_DIRECTIONS_
Nothing should appear in the answer except the line containing "(129, 246) = (237, 367): purple" and the lines following it through the end of the listing, each given exactly.

_RAW DATA_
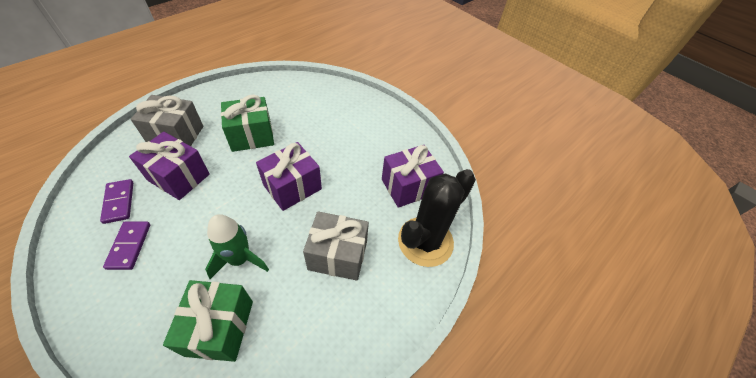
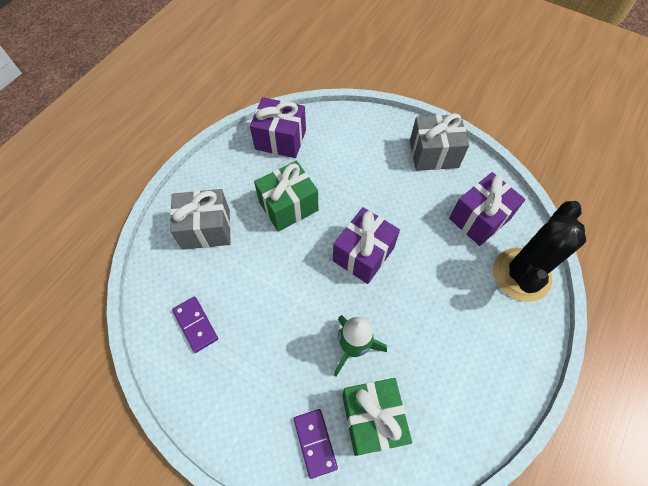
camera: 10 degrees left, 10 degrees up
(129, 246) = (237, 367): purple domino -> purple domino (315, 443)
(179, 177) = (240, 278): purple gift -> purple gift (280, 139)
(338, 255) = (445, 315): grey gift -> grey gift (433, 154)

_RESULT OF THE EXERCISE_
(129, 246) = (237, 367): purple domino -> purple domino (315, 443)
(179, 177) = (240, 278): purple gift -> purple gift (280, 139)
(338, 255) = (445, 315): grey gift -> grey gift (433, 154)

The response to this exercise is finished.